**Material supplied:**
════
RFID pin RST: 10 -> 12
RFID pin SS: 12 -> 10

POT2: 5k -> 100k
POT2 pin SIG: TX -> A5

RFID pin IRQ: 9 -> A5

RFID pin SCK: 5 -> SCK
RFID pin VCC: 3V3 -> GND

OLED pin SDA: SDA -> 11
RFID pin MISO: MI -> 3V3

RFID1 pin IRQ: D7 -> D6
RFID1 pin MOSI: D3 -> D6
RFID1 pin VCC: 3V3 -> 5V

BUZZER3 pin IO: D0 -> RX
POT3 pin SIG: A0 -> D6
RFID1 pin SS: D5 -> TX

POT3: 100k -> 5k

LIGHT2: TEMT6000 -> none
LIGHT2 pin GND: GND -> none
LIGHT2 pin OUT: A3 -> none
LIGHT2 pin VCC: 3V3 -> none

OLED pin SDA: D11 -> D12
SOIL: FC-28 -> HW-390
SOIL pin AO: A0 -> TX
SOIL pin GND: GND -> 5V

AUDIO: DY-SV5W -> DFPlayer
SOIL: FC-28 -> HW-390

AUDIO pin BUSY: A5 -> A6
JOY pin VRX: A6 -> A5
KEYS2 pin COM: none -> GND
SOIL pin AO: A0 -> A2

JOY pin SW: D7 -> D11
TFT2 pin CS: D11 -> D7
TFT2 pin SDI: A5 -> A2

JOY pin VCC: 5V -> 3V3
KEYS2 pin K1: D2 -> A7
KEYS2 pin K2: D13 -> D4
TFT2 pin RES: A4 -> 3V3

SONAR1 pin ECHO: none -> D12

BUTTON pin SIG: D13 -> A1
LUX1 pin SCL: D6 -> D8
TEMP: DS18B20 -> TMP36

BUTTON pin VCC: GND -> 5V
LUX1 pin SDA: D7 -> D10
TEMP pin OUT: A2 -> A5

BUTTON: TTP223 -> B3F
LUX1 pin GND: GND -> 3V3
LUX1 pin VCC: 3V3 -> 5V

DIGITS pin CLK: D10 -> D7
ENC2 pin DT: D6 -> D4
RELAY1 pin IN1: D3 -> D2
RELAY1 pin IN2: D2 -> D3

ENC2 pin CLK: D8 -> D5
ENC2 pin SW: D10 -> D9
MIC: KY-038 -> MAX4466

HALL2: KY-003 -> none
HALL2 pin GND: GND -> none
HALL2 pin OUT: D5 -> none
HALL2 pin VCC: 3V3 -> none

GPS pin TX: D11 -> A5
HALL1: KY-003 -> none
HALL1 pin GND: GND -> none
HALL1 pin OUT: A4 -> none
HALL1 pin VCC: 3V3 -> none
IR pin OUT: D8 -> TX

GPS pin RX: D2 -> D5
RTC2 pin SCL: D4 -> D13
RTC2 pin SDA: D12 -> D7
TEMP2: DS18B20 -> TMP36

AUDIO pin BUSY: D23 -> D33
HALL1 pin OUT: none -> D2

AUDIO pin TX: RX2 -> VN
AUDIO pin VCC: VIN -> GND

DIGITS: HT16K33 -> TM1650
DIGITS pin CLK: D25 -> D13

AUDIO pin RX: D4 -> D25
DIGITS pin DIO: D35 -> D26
════
**Work task:** Once you find the line containing "JOY pin SW: D7 -> D11", copy it and every line after it through the end of the records, exactly as they stand.

**Written solution:**
JOY pin SW: D7 -> D11
TFT2 pin CS: D11 -> D7
TFT2 pin SDI: A5 -> A2

JOY pin VCC: 5V -> 3V3
KEYS2 pin K1: D2 -> A7
KEYS2 pin K2: D13 -> D4
TFT2 pin RES: A4 -> 3V3

SONAR1 pin ECHO: none -> D12

BUTTON pin SIG: D13 -> A1
LUX1 pin SCL: D6 -> D8
TEMP: DS18B20 -> TMP36

BUTTON pin VCC: GND -> 5V
LUX1 pin SDA: D7 -> D10
TEMP pin OUT: A2 -> A5

BUTTON: TTP223 -> B3F
LUX1 pin GND: GND -> 3V3
LUX1 pin VCC: 3V3 -> 5V

DIGITS pin CLK: D10 -> D7
ENC2 pin DT: D6 -> D4
RELAY1 pin IN1: D3 -> D2
RELAY1 pin IN2: D2 -> D3

ENC2 pin CLK: D8 -> D5
ENC2 pin SW: D10 -> D9
MIC: KY-038 -> MAX4466

HALL2: KY-003 -> none
HALL2 pin GND: GND -> none
HALL2 pin OUT: D5 -> none
HALL2 pin VCC: 3V3 -> none

GPS pin TX: D11 -> A5
HALL1: KY-003 -> none
HALL1 pin GND: GND -> none
HALL1 pin OUT: A4 -> none
HALL1 pin VCC: 3V3 -> none
IR pin OUT: D8 -> TX

GPS pin RX: D2 -> D5
RTC2 pin SCL: D4 -> D13
RTC2 pin SDA: D12 -> D7
TEMP2: DS18B20 -> TMP36

AUDIO pin BUSY: D23 -> D33
HALL1 pin OUT: none -> D2

AUDIO pin TX: RX2 -> VN
AUDIO pin VCC: VIN -> GND

DIGITS: HT16K33 -> TM1650
DIGITS pin CLK: D25 -> D13

AUDIO pin RX: D4 -> D25
DIGITS pin DIO: D35 -> D26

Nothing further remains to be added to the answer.